WHAT IS EXPECTED >> Copy out all the lines of the data that hold the word "none".

MATERIAL SHOWN >>
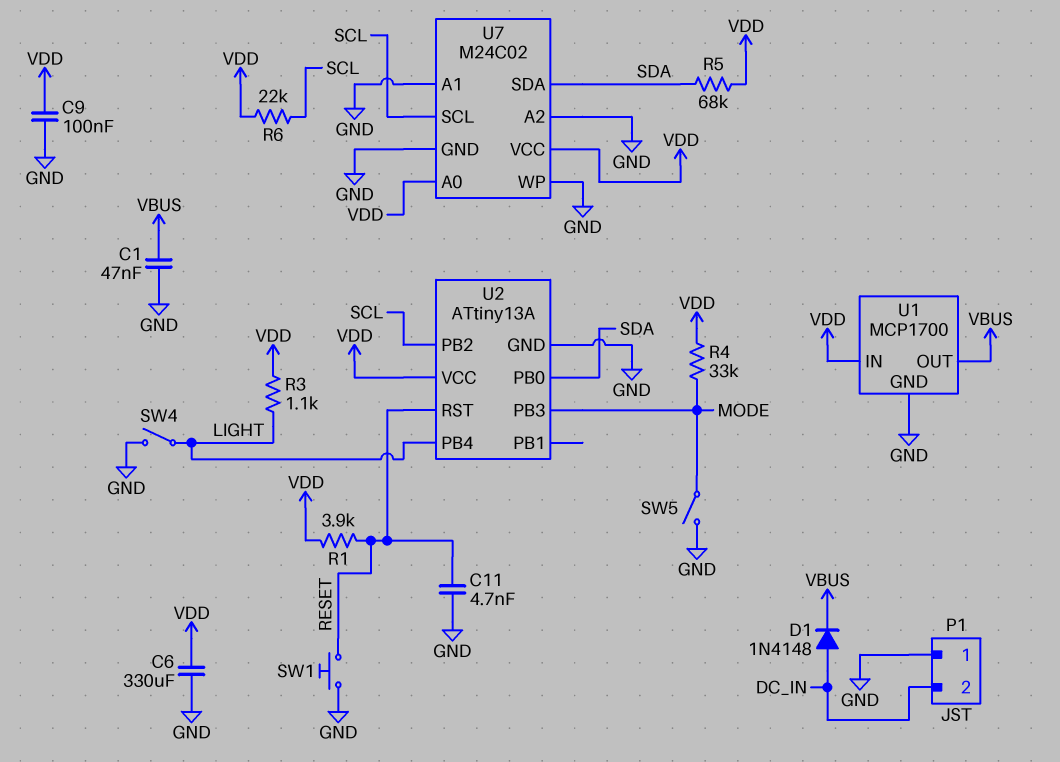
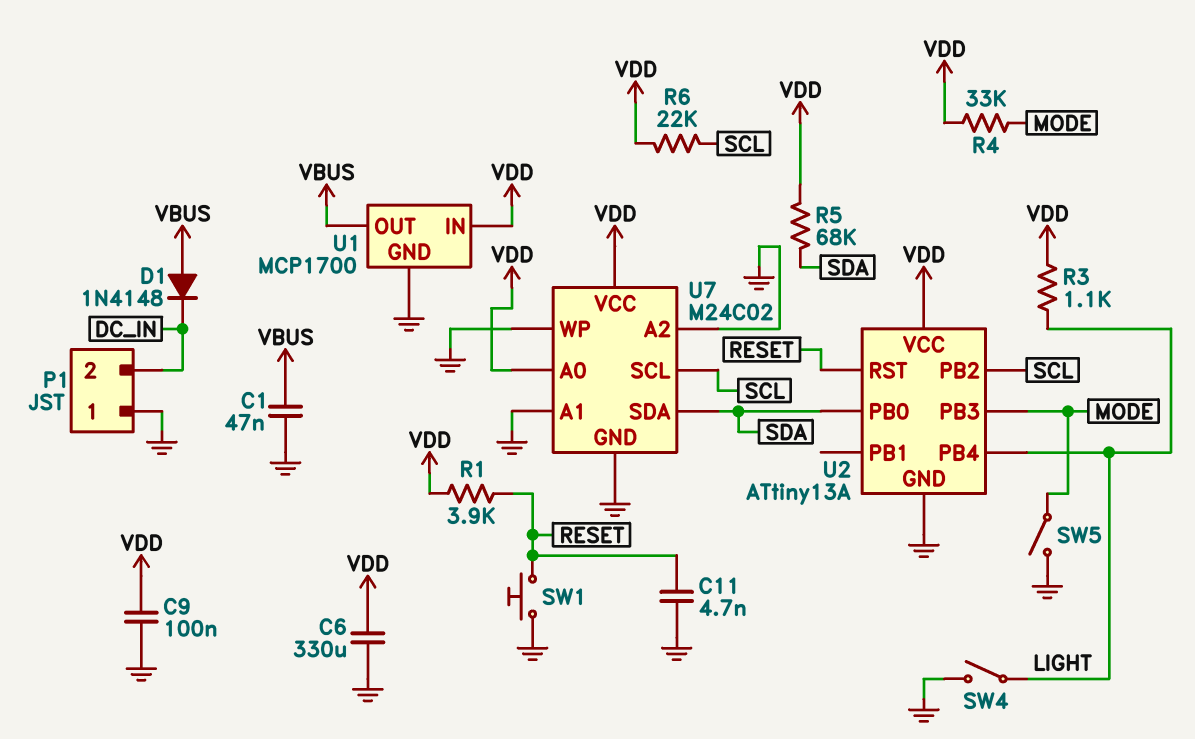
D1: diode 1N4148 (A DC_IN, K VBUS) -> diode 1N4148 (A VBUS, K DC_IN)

* * *

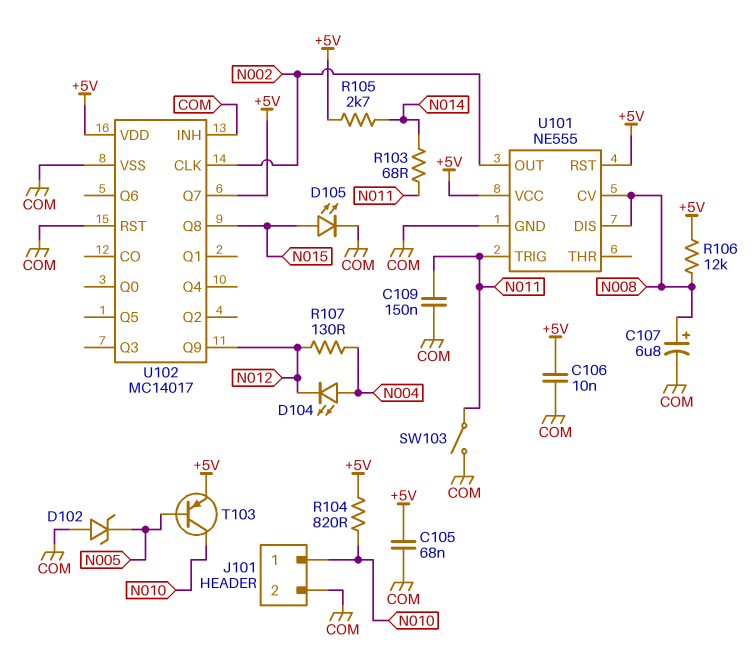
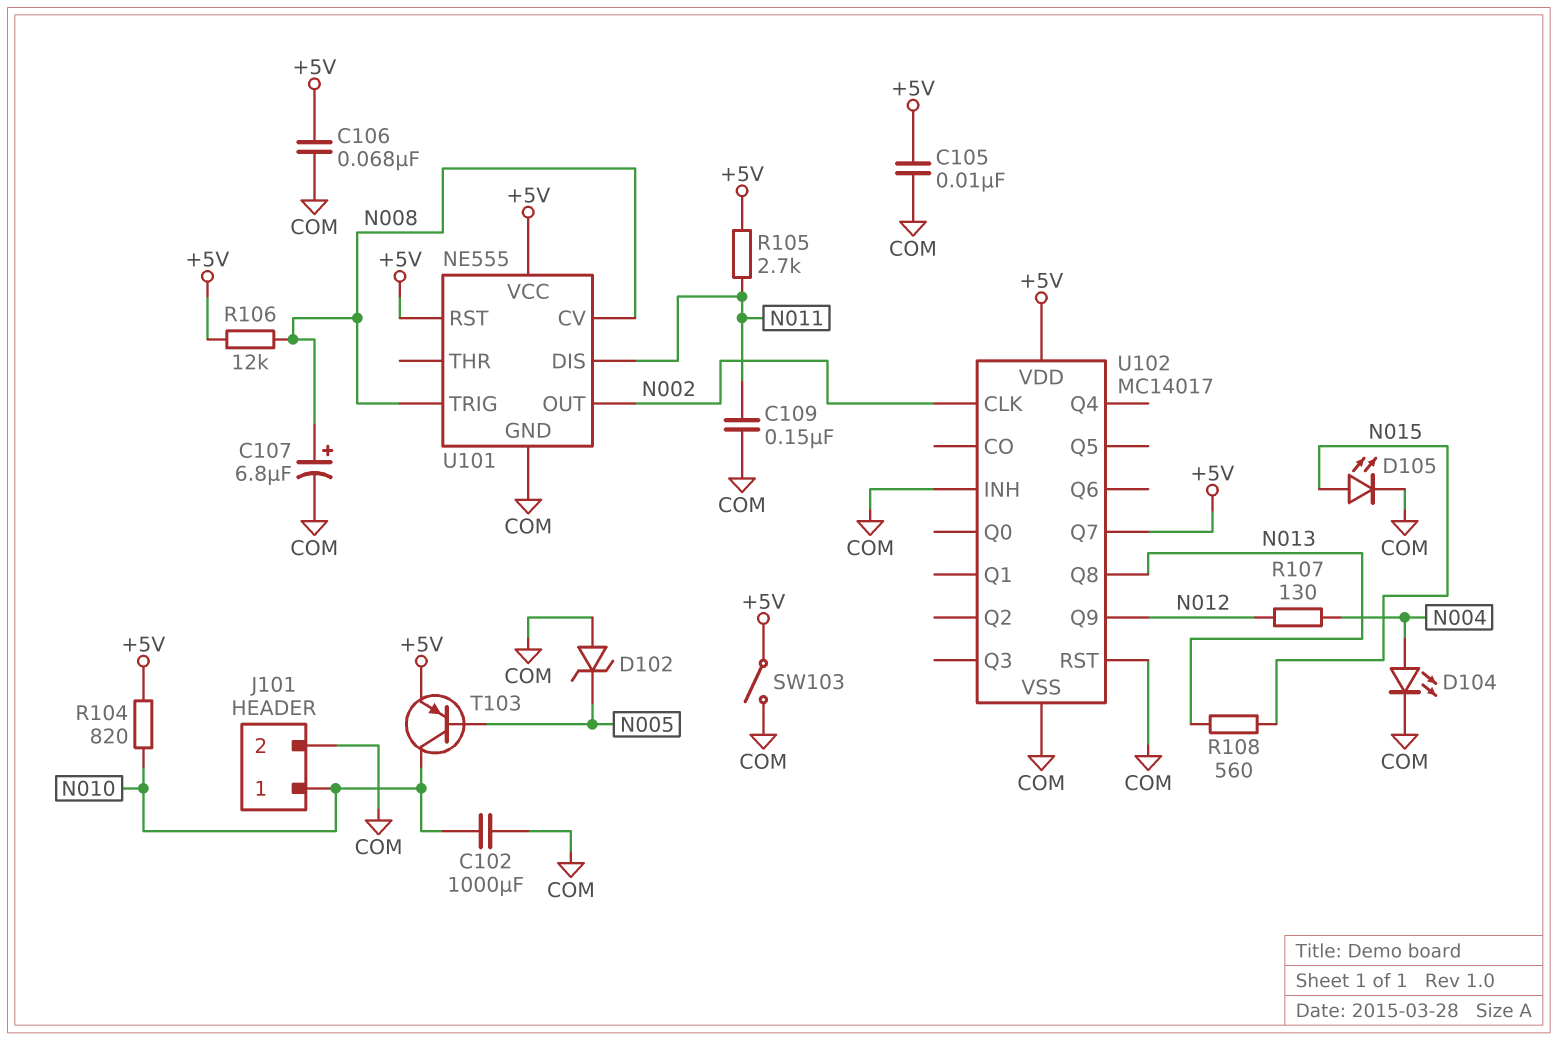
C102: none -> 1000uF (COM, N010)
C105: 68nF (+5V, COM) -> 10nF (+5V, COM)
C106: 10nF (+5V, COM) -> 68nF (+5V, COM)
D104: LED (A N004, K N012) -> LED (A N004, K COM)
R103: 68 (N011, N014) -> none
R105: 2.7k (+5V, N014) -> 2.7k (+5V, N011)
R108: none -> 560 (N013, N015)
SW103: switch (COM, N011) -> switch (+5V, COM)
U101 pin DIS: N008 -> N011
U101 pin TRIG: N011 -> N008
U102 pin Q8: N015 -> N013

FINISHED TASK >>
C102: none -> 1000uF (COM, N010)
R103: 68 (N011, N014) -> none
R108: none -> 560 (N013, N015)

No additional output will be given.